→ TASK TO COMPLETE:
Exact copy, no pictures: output all the records that follow.

──────── MATERIAL SUPPLIED

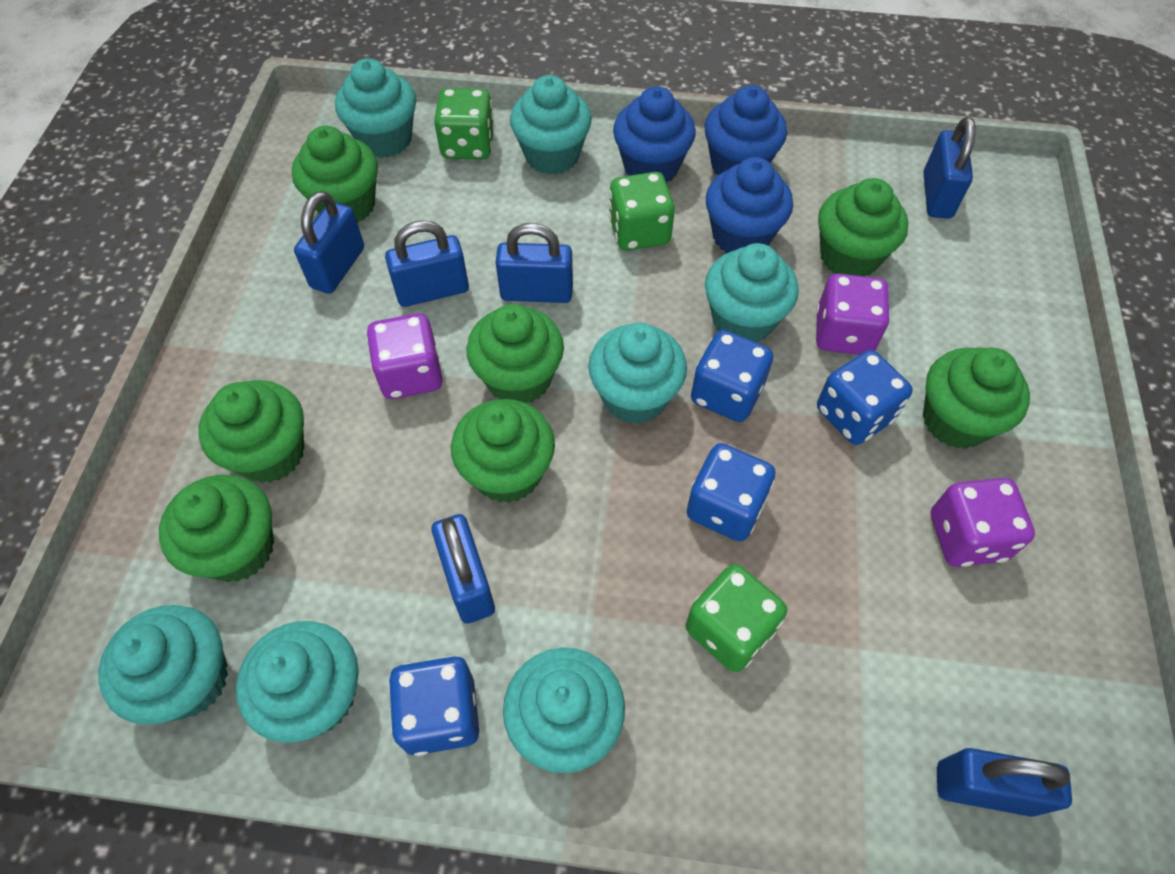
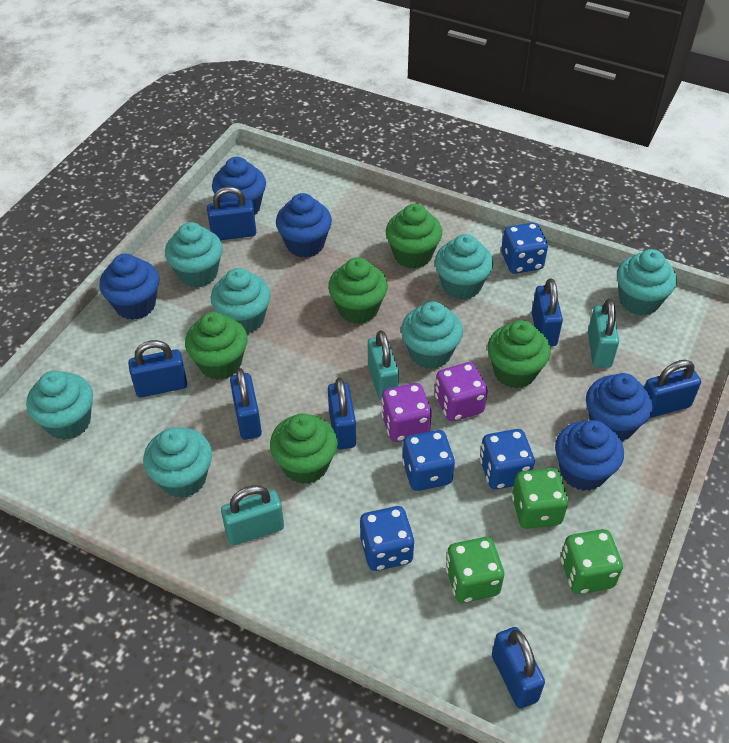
blue cupcake: 3 -> 5
blue padlock: 6 -> 7
green cupcake: 7 -> 5
purple dice: 3 -> 2
turquoise padlock: 0 -> 3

────────────────

→ ANSWER TO THIS PROBLEM:
blue cupcake: 3 -> 5
blue padlock: 6 -> 7
green cupcake: 7 -> 5
purple dice: 3 -> 2
turquoise padlock: 0 -> 3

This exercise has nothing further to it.